▶ [What needs to be done]
Below are the items. Copy the lines between the one holding "skated (368, 2284)" and the one holding "unseasonable [747, 240]", inclusive, without changing anything.

* Begin Records to use *

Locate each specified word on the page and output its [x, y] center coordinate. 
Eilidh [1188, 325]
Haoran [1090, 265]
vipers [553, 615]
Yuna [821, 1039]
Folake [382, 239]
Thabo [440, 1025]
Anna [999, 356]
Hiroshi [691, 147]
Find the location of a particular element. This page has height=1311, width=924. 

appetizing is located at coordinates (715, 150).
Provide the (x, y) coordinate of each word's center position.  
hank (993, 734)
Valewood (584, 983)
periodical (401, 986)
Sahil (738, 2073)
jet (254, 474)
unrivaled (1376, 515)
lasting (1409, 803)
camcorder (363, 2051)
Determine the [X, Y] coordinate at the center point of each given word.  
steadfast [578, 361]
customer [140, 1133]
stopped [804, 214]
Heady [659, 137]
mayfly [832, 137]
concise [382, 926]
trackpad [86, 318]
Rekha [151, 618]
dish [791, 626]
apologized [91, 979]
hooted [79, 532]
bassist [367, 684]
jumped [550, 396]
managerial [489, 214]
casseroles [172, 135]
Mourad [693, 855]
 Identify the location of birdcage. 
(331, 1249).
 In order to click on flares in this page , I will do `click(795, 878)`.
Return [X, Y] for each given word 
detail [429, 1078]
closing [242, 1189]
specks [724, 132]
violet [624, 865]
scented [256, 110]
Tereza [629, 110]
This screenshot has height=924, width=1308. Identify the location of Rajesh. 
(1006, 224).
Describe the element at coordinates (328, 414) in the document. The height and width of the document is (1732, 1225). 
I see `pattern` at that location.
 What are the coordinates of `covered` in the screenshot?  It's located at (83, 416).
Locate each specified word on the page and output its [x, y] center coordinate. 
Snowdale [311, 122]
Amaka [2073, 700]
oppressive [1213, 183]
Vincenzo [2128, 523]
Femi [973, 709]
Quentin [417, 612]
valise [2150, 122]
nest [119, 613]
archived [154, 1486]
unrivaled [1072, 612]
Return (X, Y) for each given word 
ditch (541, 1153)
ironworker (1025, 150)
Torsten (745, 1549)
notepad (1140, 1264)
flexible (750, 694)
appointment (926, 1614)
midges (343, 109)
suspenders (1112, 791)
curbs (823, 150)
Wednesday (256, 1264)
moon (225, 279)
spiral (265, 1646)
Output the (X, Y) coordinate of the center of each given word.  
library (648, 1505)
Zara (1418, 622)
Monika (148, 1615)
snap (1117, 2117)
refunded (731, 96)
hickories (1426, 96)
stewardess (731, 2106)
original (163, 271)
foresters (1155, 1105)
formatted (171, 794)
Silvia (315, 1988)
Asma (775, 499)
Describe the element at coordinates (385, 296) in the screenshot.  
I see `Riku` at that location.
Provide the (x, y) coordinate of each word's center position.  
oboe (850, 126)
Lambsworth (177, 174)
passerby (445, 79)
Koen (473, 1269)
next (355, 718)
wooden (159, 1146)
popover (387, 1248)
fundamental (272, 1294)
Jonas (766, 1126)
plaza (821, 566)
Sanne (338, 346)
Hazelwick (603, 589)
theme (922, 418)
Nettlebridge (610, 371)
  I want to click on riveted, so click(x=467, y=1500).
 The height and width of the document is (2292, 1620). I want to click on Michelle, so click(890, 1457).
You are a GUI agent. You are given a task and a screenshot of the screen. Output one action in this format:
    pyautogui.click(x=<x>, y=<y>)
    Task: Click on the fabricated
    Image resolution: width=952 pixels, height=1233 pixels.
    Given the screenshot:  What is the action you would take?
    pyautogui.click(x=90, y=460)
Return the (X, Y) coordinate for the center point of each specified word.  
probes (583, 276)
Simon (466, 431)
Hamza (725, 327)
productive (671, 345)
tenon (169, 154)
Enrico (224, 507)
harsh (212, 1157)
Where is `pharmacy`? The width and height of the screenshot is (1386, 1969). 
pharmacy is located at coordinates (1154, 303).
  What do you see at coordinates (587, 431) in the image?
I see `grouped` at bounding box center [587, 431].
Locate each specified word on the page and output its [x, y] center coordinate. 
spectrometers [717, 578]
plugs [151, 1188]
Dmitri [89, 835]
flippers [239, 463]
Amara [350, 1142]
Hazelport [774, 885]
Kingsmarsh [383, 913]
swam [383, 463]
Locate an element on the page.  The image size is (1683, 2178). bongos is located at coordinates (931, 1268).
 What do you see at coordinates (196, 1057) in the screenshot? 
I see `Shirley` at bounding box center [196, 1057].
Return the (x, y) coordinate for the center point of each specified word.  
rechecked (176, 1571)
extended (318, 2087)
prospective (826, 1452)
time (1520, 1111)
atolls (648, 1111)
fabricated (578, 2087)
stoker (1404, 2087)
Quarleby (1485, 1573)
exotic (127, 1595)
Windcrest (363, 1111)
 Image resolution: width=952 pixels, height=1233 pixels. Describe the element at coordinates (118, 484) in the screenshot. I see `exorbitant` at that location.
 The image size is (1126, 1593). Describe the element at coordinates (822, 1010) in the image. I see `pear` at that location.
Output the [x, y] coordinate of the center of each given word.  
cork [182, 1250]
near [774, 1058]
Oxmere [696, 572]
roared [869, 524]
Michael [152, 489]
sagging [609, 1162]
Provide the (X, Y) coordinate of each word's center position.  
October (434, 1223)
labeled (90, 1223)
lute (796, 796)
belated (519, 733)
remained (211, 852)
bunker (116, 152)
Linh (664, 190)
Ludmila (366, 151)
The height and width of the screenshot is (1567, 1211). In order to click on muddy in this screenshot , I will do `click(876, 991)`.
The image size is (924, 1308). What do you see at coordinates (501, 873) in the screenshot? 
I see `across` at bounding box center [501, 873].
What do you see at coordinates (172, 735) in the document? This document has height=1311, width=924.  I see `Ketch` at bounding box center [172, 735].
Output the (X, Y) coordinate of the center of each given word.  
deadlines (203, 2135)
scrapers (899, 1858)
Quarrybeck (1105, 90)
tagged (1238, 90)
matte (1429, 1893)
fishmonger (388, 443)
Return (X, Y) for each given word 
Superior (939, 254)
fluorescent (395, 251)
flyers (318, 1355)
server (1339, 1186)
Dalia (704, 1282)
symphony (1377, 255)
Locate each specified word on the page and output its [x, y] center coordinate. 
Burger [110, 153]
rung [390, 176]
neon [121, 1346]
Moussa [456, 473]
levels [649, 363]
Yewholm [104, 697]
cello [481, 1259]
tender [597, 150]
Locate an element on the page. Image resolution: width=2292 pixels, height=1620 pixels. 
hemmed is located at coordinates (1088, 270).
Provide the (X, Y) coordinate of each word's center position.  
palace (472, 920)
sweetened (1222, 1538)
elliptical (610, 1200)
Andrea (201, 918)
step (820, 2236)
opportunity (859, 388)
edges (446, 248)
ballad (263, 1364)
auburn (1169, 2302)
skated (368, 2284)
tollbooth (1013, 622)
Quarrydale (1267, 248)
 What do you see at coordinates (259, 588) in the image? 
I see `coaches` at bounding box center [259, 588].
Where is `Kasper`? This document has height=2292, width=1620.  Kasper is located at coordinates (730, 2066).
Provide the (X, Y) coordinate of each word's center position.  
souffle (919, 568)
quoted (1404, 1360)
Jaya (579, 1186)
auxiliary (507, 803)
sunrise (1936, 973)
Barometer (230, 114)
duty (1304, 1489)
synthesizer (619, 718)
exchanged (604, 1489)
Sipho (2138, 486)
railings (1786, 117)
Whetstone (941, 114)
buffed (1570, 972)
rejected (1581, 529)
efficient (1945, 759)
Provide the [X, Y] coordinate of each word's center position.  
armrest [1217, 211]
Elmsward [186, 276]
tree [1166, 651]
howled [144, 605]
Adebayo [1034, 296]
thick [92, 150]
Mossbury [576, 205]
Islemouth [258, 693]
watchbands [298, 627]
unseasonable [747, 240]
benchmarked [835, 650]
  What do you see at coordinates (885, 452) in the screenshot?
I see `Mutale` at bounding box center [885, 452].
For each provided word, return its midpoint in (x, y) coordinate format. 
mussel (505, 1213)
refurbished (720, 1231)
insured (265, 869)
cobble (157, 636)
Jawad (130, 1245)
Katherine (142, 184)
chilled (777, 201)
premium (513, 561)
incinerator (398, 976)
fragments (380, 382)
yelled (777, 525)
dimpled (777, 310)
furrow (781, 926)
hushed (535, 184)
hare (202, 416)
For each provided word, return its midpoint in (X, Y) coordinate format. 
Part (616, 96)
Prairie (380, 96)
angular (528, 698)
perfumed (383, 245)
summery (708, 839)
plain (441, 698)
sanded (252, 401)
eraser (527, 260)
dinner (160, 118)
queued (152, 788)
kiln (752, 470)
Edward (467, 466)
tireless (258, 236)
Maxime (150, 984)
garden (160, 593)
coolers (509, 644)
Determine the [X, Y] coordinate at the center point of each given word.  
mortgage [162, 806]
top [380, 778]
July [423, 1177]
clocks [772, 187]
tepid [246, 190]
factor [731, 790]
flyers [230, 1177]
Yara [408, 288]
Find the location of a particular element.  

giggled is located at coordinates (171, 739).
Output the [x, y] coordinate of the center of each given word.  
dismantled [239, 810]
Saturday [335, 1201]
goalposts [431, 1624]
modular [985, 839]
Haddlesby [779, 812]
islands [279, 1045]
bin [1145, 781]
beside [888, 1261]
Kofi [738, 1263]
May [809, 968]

* End Records to use *

▶ [The solution]
skated (368, 2284)
tollbooth (1013, 622)
Quarrydale (1267, 248)
 What do you see at coordinates (259, 588) in the image? 
I see `coaches` at bounding box center [259, 588].
Where is `Kasper`? This document has height=2292, width=1620.  Kasper is located at coordinates (730, 2066).
Provide the (X, Y) coordinate of each word's center position.  
souffle (919, 568)
quoted (1404, 1360)
Jaya (579, 1186)
auxiliary (507, 803)
sunrise (1936, 973)
Barometer (230, 114)
duty (1304, 1489)
synthesizer (619, 718)
exchanged (604, 1489)
Sipho (2138, 486)
railings (1786, 117)
Whetstone (941, 114)
buffed (1570, 972)
rejected (1581, 529)
efficient (1945, 759)
Provide the [X, Y] coordinate of each word's center position.  
armrest [1217, 211]
Elmsward [186, 276]
tree [1166, 651]
howled [144, 605]
Adebayo [1034, 296]
thick [92, 150]
Mossbury [576, 205]
Islemouth [258, 693]
watchbands [298, 627]
unseasonable [747, 240]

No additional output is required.